What to do
Quote the entries below from the line with "move,grey notepad,667 201" through the line with "rotate,black toy boat,621", both ends included, and only those lines.

───── Records for processing

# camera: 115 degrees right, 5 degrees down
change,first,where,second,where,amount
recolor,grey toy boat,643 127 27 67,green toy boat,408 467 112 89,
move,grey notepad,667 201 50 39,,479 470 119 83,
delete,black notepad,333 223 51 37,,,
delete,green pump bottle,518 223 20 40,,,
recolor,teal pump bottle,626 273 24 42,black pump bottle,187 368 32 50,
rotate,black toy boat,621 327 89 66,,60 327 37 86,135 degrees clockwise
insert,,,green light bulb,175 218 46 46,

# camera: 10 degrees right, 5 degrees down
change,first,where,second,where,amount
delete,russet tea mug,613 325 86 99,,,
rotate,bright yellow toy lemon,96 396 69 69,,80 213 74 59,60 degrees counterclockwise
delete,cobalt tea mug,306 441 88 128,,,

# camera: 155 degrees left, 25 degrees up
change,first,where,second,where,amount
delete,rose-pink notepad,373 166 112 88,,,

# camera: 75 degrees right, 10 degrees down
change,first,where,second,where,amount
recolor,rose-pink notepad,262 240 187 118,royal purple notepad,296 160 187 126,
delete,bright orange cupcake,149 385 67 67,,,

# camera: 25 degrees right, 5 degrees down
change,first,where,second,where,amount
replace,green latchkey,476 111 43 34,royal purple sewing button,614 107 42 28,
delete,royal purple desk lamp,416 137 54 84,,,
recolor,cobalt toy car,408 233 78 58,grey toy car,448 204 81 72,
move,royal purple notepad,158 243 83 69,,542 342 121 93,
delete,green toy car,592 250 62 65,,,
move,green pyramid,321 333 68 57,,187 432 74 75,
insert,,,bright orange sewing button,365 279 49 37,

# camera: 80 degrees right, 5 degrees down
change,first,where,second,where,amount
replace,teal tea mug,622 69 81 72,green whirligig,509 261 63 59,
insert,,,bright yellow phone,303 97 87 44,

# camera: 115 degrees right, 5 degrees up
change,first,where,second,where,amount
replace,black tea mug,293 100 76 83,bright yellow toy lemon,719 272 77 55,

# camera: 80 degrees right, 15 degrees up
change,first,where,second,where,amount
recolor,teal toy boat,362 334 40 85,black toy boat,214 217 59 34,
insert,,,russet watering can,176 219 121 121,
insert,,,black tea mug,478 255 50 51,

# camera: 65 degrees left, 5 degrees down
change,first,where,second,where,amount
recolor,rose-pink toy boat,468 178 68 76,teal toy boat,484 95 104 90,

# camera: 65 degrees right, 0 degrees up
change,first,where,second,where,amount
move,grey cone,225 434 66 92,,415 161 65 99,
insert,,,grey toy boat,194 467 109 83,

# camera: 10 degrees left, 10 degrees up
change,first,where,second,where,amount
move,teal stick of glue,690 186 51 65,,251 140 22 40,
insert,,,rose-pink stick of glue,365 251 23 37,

──────────

Task output
move,grey notepad,667 201 50 39,,479 470 119 83,
delete,black notepad,333 223 51 37,,,
delete,green pump bottle,518 223 20 40,,,
recolor,teal pump bottle,626 273 24 42,black pump bottle,187 368 32 50,
rotate,black toy boat,621 327 89 66,,60 327 37 86,135 degrees clockwise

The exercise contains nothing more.